-- RECORDS FOR PROCESSING follows --

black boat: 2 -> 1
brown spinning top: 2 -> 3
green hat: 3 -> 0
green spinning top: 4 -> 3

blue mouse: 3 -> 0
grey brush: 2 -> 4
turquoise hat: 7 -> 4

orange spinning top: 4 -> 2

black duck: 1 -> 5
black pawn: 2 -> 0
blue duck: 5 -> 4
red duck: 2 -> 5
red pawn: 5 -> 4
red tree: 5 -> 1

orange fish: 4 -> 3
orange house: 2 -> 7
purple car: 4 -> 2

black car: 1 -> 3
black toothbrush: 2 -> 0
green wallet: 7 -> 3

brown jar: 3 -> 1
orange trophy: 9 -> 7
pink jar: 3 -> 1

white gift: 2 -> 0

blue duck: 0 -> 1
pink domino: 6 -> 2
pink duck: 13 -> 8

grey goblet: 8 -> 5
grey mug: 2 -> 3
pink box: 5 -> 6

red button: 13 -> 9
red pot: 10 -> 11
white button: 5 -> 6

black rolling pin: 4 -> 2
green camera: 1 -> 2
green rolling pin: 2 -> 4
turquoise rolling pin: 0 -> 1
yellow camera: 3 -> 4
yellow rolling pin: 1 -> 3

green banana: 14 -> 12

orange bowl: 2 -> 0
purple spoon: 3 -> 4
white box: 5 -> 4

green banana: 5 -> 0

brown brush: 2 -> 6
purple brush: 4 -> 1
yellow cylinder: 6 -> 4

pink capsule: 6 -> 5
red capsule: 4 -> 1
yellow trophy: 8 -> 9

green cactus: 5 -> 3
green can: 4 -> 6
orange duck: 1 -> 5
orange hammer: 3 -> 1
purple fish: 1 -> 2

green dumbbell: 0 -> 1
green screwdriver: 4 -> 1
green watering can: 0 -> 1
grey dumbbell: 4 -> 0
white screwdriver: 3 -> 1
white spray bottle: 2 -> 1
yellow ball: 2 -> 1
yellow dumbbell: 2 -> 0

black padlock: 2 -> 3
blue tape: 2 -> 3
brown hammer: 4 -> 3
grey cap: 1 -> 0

-- RECORDS FOR PROCESSING concluded --

[AIM OF THE TASK]
Beginning at the line with "orange bowl: 2 -> 0" and stopping after the line with "white spray bottle: 2 -> 1", please write out every line of the data above exactly and nothing else.

[WORKED SOLUTION]
orange bowl: 2 -> 0
purple spoon: 3 -> 4
white box: 5 -> 4

green banana: 5 -> 0

brown brush: 2 -> 6
purple brush: 4 -> 1
yellow cylinder: 6 -> 4

pink capsule: 6 -> 5
red capsule: 4 -> 1
yellow trophy: 8 -> 9

green cactus: 5 -> 3
green can: 4 -> 6
orange duck: 1 -> 5
orange hammer: 3 -> 1
purple fish: 1 -> 2

green dumbbell: 0 -> 1
green screwdriver: 4 -> 1
green watering can: 0 -> 1
grey dumbbell: 4 -> 0
white screwdriver: 3 -> 1
white spray bottle: 2 -> 1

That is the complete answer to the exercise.